### YOUR OBJECTIVE
With the string "rocket" as the filter, copy each matching line from the records.

Collection entries:
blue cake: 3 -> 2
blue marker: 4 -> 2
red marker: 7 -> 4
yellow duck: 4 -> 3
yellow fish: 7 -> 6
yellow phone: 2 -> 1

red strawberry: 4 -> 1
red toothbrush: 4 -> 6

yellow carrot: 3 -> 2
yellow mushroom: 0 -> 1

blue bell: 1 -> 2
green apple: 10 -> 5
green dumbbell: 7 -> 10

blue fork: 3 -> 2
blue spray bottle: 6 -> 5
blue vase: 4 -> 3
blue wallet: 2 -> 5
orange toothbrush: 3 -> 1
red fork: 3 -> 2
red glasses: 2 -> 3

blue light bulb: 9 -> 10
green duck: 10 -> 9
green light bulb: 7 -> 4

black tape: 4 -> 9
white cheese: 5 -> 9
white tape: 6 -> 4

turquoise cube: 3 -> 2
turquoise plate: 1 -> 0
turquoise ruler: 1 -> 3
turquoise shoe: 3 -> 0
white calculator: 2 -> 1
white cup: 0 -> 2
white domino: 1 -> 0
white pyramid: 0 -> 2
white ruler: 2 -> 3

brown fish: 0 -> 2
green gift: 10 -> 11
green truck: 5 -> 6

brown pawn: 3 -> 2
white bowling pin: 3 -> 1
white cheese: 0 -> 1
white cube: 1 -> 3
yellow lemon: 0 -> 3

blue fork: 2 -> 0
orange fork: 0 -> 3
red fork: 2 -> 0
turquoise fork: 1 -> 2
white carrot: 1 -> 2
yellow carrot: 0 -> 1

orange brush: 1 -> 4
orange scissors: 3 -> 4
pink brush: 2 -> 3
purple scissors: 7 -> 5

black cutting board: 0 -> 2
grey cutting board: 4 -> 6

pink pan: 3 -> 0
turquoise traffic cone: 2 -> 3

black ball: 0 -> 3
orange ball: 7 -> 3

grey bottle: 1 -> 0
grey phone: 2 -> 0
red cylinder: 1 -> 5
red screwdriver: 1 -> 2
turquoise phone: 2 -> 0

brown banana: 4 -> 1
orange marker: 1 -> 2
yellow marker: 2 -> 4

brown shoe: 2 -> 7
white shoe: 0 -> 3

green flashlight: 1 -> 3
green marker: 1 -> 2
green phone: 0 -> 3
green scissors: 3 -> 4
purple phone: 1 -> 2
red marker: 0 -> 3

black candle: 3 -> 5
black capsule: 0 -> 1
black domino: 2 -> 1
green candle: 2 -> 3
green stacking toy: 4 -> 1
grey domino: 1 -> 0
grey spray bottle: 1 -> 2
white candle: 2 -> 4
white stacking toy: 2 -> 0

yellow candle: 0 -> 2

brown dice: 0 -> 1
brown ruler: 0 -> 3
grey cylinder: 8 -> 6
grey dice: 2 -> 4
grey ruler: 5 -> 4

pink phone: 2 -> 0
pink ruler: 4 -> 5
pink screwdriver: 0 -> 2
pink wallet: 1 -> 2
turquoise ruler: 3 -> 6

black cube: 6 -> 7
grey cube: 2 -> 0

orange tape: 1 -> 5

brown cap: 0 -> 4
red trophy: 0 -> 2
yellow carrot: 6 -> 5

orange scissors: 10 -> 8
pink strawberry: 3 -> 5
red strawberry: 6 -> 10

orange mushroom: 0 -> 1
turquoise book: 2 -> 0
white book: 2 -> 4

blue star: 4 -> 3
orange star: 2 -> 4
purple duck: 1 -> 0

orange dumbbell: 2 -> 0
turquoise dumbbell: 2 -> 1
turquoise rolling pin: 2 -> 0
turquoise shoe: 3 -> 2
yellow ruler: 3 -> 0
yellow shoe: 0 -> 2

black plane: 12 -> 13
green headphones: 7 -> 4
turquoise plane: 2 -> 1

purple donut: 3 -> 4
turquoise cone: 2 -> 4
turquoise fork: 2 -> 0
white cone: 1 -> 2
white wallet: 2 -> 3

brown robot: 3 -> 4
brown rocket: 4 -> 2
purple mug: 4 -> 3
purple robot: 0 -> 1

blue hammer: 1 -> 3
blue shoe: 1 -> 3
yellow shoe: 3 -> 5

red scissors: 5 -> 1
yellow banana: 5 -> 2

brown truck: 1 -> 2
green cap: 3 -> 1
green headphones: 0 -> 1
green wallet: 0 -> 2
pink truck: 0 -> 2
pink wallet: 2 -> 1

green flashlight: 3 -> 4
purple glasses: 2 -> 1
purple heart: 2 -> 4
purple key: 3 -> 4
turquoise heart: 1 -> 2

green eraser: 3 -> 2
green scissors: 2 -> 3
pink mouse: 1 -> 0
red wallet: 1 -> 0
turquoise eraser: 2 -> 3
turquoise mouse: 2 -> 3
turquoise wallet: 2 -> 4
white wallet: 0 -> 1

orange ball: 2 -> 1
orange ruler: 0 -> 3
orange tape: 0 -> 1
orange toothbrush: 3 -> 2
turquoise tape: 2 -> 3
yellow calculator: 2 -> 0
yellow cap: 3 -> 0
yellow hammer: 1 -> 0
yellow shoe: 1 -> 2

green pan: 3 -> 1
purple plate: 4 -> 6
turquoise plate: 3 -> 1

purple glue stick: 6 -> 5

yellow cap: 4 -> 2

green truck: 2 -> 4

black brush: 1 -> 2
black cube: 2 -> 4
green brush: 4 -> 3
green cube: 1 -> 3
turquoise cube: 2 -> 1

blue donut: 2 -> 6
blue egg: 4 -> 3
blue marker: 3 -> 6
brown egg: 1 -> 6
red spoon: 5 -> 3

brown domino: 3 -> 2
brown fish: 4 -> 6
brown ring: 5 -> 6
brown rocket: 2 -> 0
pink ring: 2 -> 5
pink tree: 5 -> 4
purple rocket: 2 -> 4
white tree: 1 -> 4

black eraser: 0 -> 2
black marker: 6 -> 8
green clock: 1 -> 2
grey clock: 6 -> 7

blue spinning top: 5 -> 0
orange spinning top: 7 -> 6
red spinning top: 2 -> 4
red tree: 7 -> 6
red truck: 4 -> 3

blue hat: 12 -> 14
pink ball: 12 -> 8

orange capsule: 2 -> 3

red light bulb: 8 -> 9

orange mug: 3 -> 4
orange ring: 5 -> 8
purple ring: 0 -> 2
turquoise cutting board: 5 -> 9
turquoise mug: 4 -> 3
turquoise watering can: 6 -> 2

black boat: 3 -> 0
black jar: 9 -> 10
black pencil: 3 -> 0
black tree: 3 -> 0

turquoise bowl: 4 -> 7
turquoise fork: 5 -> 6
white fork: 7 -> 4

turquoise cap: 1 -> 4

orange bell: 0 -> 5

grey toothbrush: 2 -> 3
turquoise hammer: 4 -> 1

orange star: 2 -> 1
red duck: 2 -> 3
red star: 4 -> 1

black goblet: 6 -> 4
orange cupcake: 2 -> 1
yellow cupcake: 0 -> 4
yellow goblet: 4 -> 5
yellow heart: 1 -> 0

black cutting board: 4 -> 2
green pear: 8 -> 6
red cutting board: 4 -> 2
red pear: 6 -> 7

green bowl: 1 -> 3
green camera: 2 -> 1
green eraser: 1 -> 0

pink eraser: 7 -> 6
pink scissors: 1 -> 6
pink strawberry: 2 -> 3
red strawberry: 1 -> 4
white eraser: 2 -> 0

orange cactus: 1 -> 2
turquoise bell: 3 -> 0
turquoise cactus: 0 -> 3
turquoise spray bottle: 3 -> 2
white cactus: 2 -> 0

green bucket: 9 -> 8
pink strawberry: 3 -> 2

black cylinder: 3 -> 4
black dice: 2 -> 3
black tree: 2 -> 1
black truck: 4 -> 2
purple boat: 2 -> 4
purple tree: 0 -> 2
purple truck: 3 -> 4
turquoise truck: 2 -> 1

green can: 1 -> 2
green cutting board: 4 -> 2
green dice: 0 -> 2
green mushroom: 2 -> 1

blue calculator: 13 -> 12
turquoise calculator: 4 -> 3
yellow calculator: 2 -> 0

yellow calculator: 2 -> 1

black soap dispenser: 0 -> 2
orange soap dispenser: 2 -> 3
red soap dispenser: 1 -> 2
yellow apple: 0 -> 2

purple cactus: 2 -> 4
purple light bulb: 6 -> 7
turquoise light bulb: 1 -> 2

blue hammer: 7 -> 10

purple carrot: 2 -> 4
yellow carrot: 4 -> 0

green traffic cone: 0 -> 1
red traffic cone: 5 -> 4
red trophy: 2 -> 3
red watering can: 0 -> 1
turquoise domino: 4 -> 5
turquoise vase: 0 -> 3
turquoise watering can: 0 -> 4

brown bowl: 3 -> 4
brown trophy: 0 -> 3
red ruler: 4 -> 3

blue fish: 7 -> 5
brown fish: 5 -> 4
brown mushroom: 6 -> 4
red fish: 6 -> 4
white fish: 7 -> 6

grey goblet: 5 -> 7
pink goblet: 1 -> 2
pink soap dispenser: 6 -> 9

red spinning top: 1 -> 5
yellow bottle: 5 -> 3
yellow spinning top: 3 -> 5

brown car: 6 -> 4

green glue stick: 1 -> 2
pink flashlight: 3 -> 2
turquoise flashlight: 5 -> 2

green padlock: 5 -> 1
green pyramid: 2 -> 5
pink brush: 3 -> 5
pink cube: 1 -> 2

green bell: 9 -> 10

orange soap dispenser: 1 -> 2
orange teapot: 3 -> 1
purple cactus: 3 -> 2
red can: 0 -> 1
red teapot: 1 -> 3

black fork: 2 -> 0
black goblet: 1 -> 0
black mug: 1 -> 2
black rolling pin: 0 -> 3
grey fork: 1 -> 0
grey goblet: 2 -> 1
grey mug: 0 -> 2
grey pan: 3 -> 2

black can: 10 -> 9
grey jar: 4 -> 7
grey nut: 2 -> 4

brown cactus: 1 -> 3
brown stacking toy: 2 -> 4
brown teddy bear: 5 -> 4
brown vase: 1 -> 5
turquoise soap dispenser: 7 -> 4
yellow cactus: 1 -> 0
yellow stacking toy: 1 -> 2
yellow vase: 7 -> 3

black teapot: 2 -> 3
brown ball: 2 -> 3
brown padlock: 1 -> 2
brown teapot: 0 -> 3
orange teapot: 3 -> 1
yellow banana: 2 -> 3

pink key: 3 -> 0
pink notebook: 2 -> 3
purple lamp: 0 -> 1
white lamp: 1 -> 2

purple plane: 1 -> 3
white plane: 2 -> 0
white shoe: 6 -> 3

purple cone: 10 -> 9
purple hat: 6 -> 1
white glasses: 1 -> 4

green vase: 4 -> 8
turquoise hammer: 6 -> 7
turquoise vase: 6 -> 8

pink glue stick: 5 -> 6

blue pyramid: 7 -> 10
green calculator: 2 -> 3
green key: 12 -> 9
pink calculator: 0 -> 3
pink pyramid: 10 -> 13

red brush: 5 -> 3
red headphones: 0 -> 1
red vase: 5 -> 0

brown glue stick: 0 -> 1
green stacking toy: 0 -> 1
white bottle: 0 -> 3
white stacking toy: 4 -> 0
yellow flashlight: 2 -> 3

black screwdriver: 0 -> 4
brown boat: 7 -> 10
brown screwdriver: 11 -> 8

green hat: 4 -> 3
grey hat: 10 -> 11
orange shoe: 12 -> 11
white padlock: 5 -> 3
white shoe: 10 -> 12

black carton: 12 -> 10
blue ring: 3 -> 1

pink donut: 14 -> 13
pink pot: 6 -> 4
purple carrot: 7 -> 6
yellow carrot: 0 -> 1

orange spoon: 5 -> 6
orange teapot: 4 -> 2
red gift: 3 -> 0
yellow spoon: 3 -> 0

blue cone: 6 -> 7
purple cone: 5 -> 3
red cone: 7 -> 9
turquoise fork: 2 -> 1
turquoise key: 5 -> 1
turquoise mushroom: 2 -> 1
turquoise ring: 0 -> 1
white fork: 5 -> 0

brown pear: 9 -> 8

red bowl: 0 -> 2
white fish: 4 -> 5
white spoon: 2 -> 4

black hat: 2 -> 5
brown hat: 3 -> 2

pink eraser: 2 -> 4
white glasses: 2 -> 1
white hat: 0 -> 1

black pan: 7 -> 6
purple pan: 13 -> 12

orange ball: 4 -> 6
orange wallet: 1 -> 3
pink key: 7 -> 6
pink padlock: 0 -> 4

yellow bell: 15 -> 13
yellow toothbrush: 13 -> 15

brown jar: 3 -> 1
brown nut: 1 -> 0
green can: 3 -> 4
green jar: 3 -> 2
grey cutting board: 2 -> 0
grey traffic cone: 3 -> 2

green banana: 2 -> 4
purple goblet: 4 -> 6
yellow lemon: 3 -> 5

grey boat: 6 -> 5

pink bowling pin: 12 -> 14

### RESULT OF THE TASK
brown rocket: 4 -> 2
brown rocket: 2 -> 0
purple rocket: 2 -> 4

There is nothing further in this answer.